• _Data excerpts_
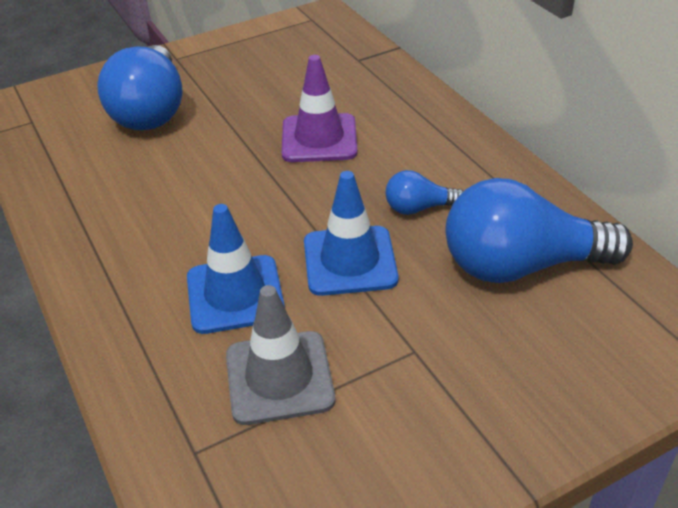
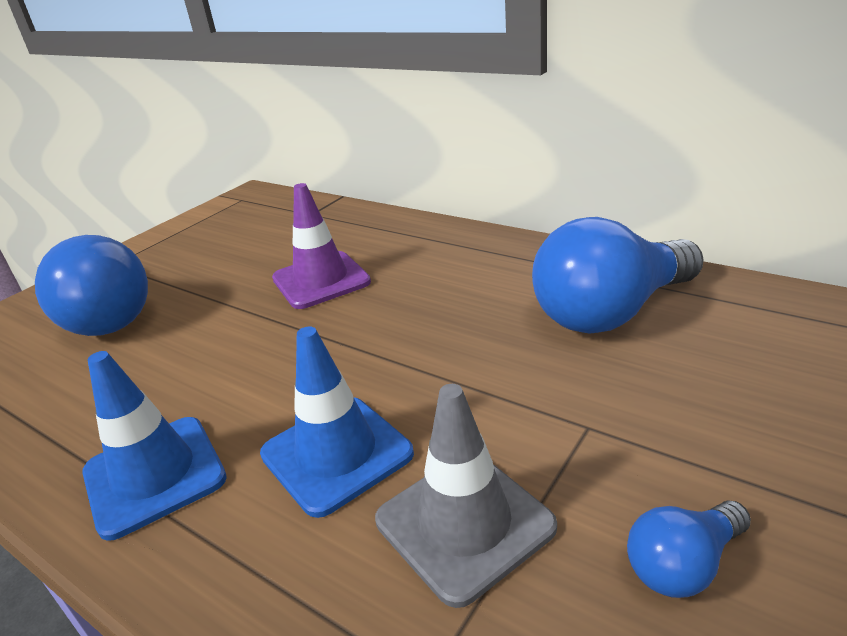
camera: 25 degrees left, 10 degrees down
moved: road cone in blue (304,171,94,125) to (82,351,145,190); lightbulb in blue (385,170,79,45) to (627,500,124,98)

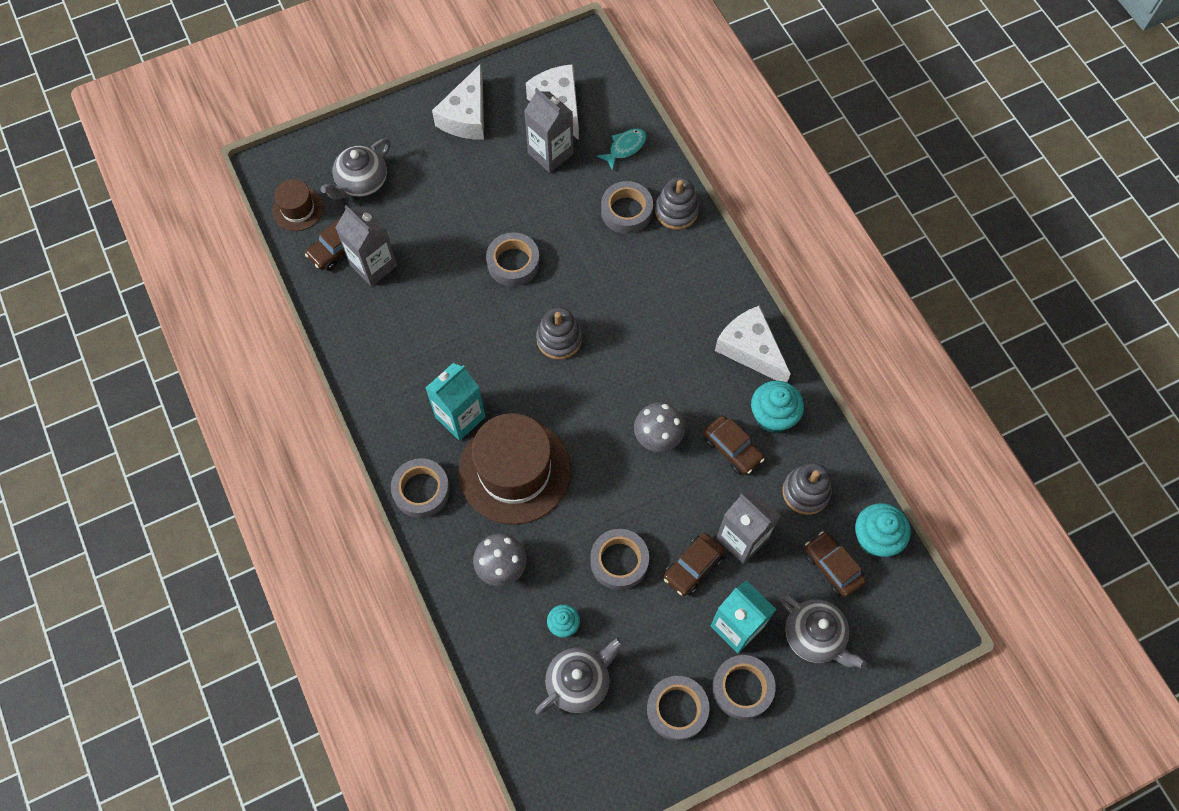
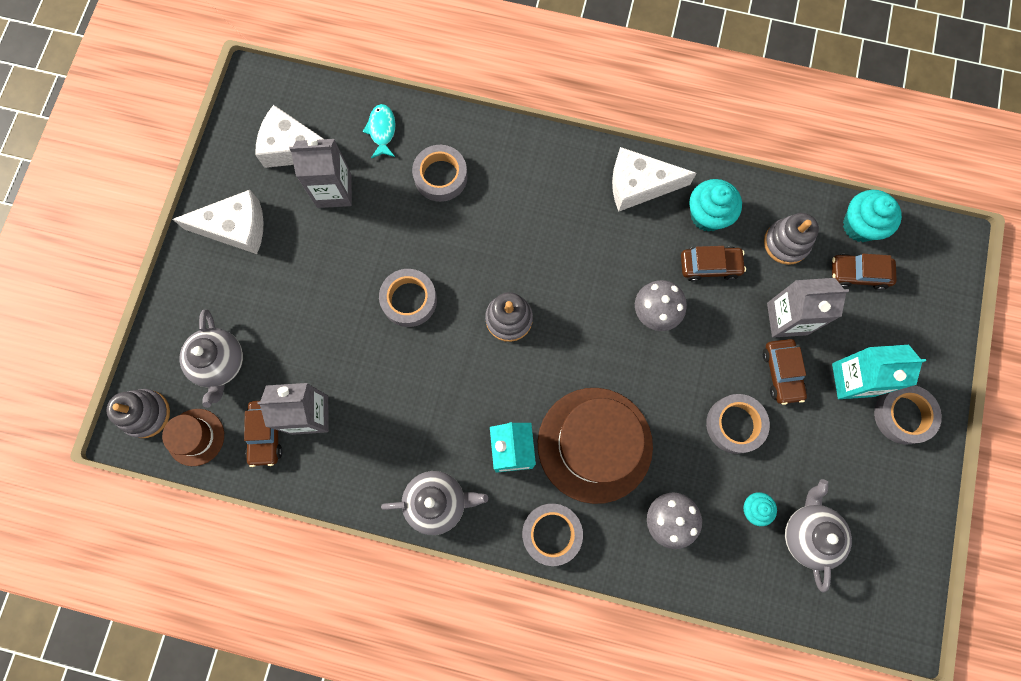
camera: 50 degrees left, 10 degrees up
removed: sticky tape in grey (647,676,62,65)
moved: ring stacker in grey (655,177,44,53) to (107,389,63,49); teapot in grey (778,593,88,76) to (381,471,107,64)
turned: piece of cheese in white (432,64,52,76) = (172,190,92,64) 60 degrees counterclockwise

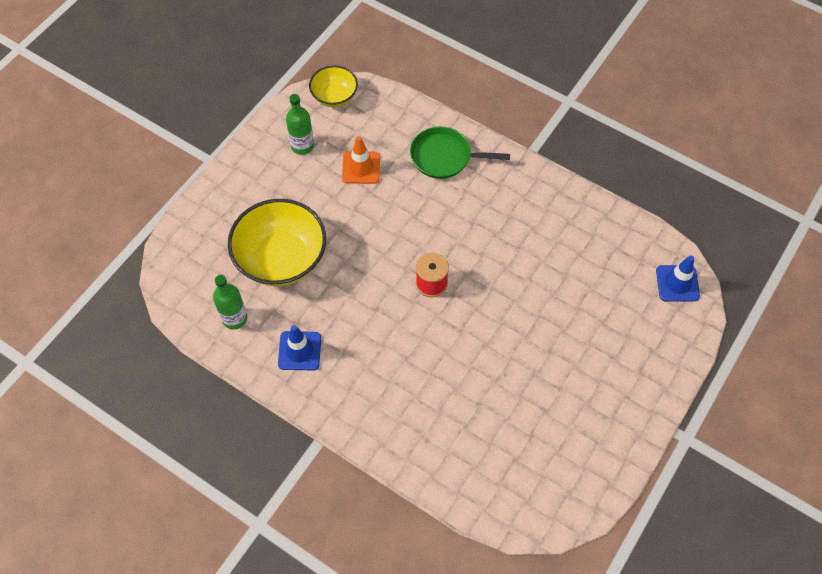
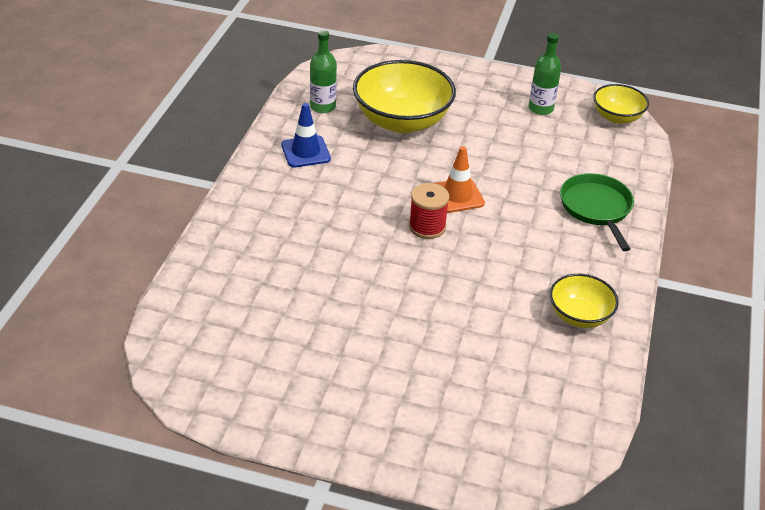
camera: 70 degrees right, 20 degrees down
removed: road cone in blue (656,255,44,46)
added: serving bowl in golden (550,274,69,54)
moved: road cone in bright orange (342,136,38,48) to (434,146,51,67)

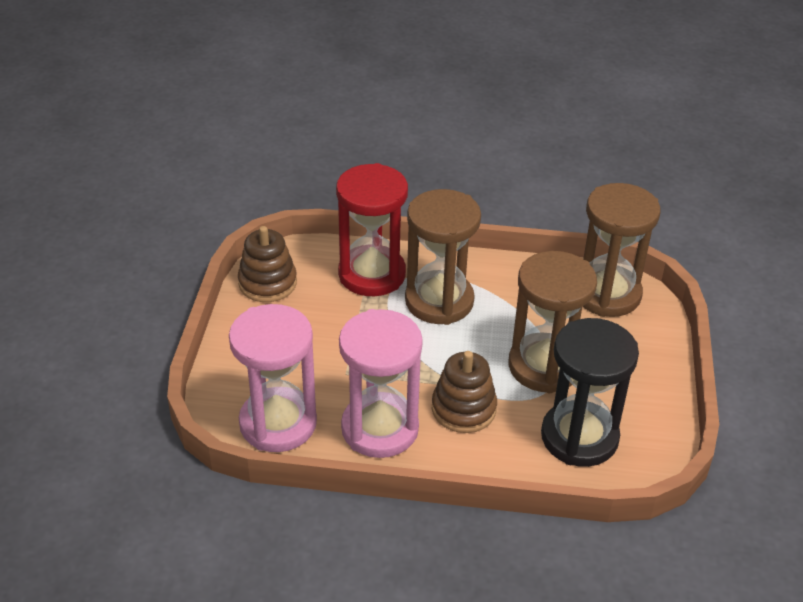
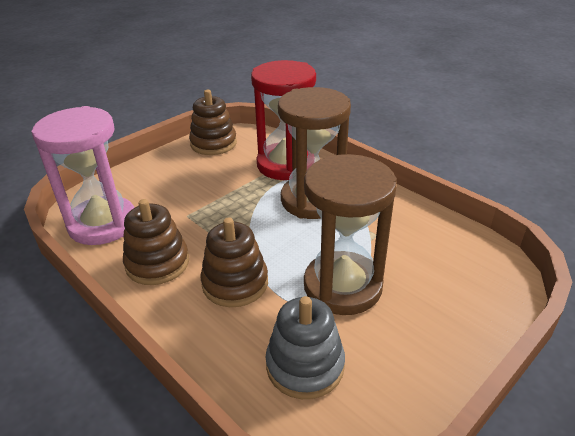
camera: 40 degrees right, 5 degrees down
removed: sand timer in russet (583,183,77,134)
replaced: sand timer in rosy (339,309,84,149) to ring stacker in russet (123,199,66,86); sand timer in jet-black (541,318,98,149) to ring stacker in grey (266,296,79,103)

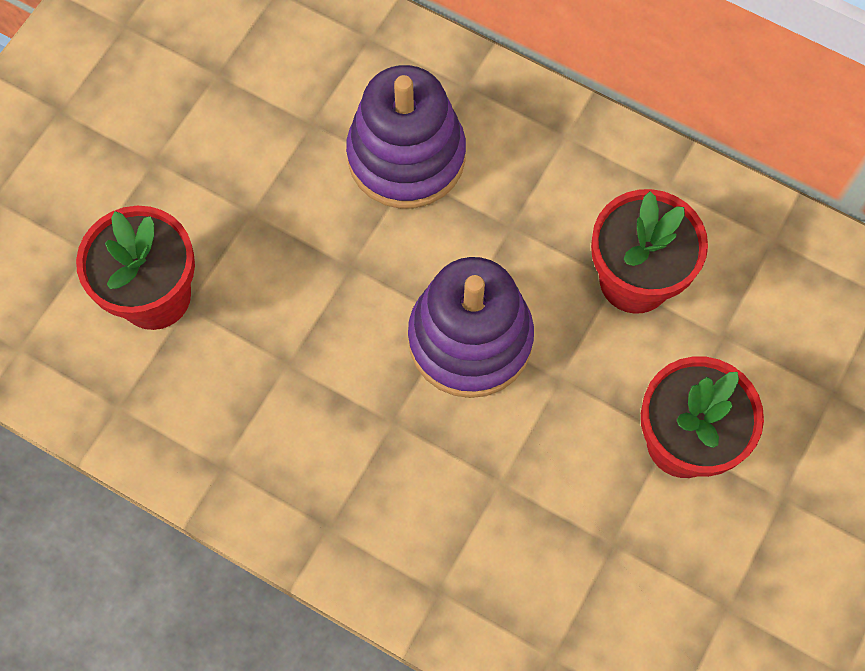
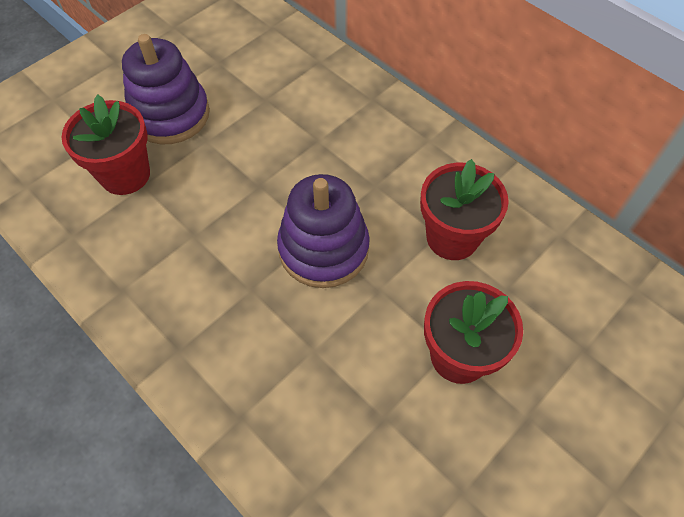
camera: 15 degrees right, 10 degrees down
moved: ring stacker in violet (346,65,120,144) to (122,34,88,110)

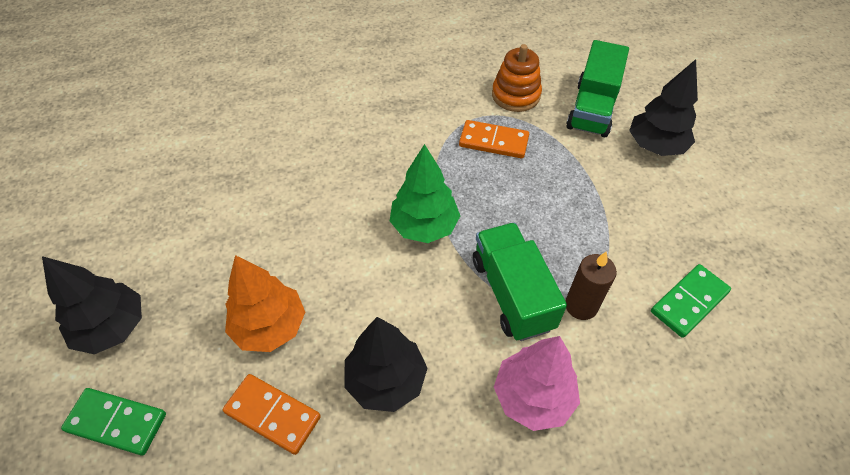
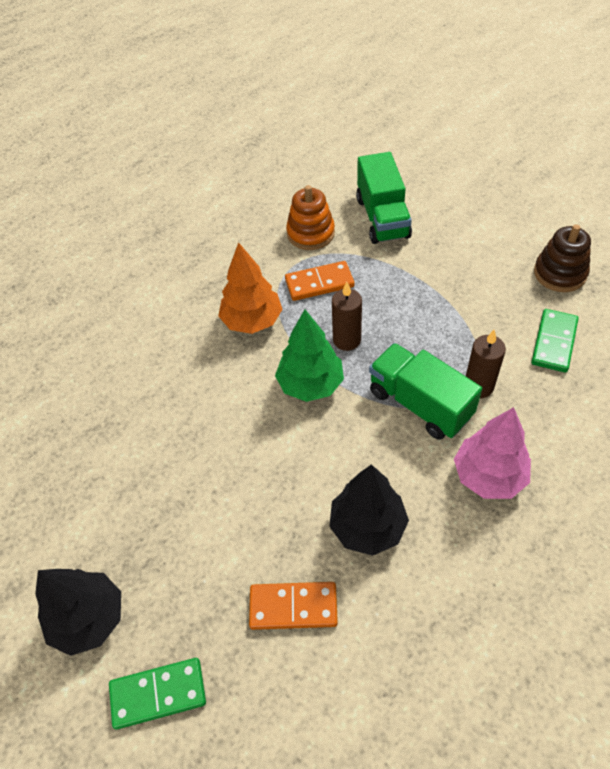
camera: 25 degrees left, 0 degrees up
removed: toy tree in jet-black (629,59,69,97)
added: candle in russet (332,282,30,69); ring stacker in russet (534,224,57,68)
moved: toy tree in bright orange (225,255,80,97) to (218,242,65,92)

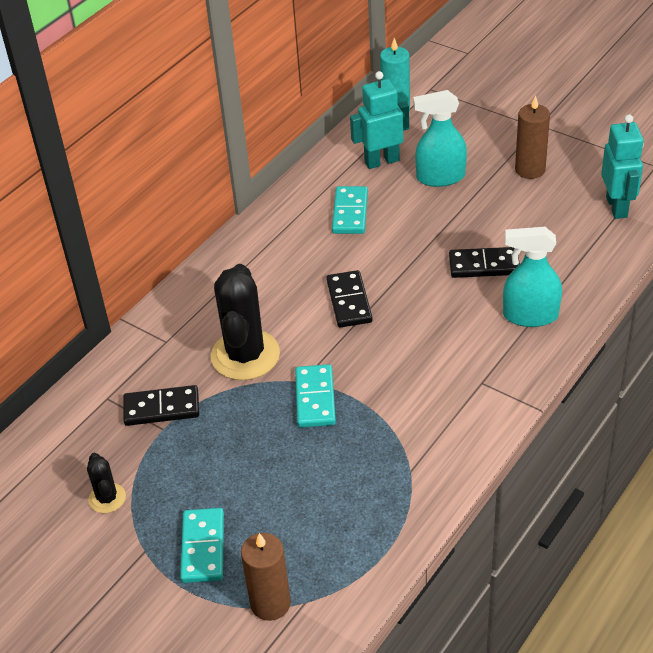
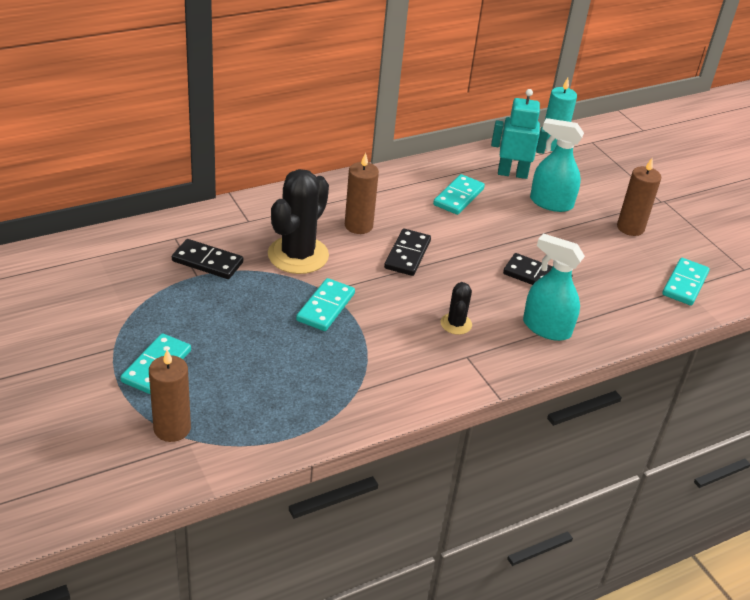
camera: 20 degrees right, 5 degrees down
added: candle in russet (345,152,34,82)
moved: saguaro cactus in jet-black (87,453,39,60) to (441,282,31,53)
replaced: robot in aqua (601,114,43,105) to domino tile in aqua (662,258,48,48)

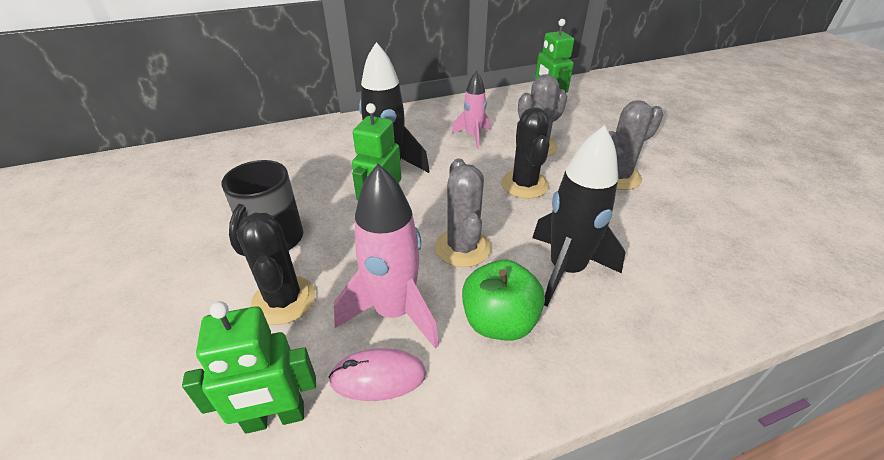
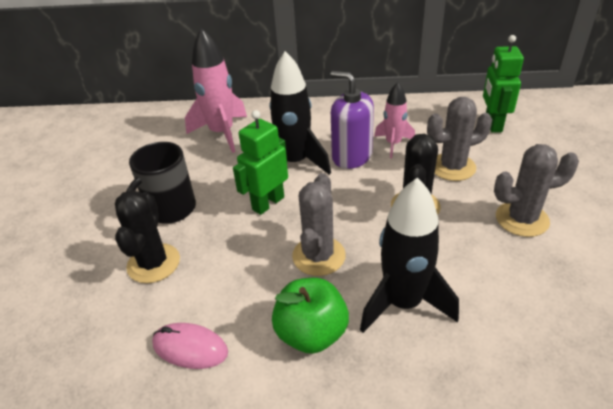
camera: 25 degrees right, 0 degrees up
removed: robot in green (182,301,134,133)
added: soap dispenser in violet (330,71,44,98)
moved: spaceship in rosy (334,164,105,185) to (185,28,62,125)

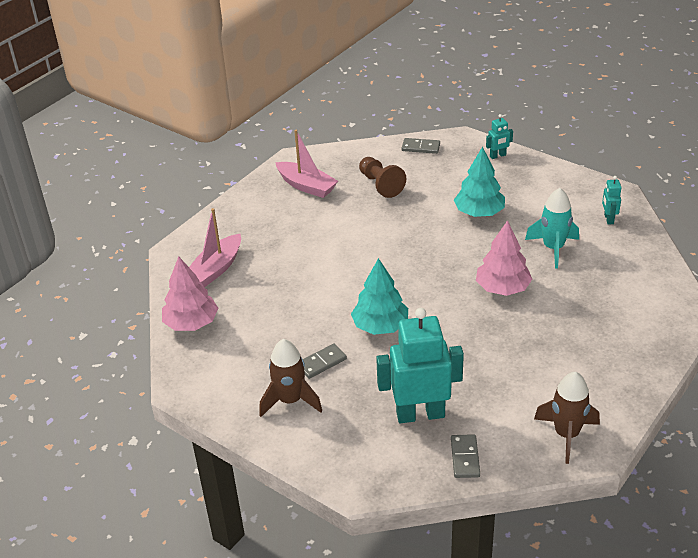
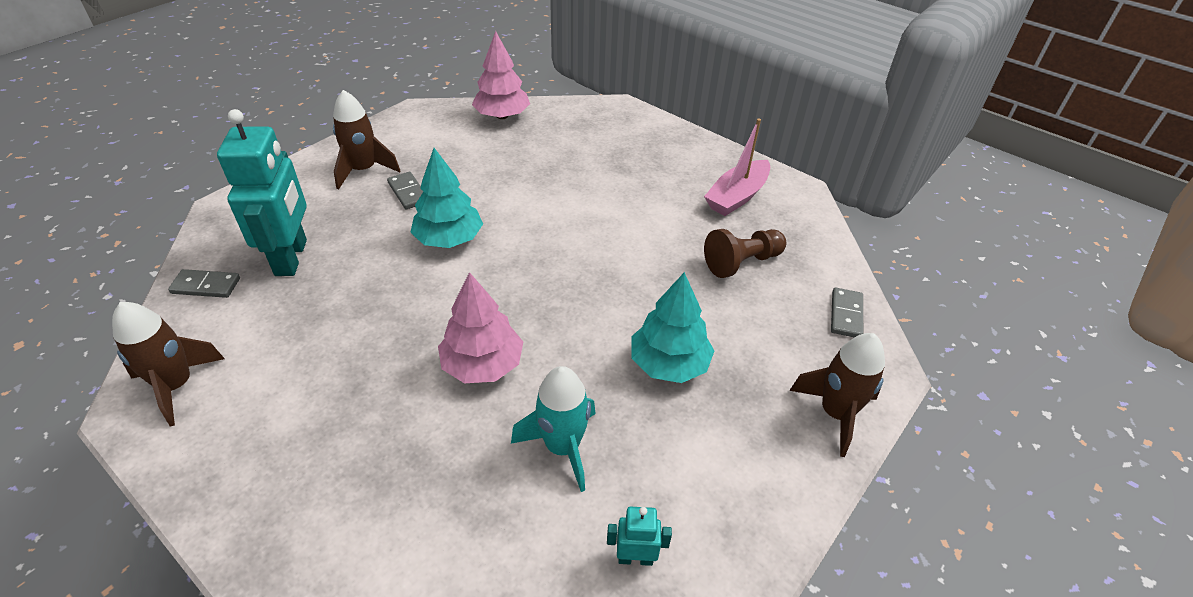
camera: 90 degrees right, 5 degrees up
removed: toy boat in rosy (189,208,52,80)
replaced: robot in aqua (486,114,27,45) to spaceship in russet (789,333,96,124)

• _What to produce_
Repeat all of the listing above word for word, and exclude the pictures.

• _Solution for this problem_
camera: 25 degrees left, 10 degrees down
moved: road cone in blue (304,171,94,125) to (82,351,145,190); lightbulb in blue (385,170,79,45) to (627,500,124,98)

camera: 50 degrees left, 10 degrees up
removed: sticky tape in grey (647,676,62,65)
moved: ring stacker in grey (655,177,44,53) to (107,389,63,49); teapot in grey (778,593,88,76) to (381,471,107,64)
turned: piece of cheese in white (432,64,52,76) = (172,190,92,64) 60 degrees counterclockwise

camera: 70 degrees right, 20 degrees down
removed: road cone in blue (656,255,44,46)
added: serving bowl in golden (550,274,69,54)
moved: road cone in bright orange (342,136,38,48) to (434,146,51,67)

camera: 40 degrees right, 5 degrees down
removed: sand timer in russet (583,183,77,134)
replaced: sand timer in rosy (339,309,84,149) to ring stacker in russet (123,199,66,86); sand timer in jet-black (541,318,98,149) to ring stacker in grey (266,296,79,103)

camera: 15 degrees right, 10 degrees down
moved: ring stacker in violet (346,65,120,144) to (122,34,88,110)

camera: 25 degrees left, 0 degrees up
removed: toy tree in jet-black (629,59,69,97)
added: candle in russet (332,282,30,69); ring stacker in russet (534,224,57,68)
moved: toy tree in bright orange (225,255,80,97) to (218,242,65,92)

camera: 20 degrees right, 5 degrees down
added: candle in russet (345,152,34,82)
moved: saguaro cactus in jet-black (87,453,39,60) to (441,282,31,53)
replaced: robot in aqua (601,114,43,105) to domino tile in aqua (662,258,48,48)

camera: 25 degrees right, 0 degrees up
removed: robot in green (182,301,134,133)
added: soap dispenser in violet (330,71,44,98)
moved: spaceship in rosy (334,164,105,185) to (185,28,62,125)

camera: 90 degrees right, 5 degrees up
removed: toy boat in rosy (189,208,52,80)
replaced: robot in aqua (486,114,27,45) to spaceship in russet (789,333,96,124)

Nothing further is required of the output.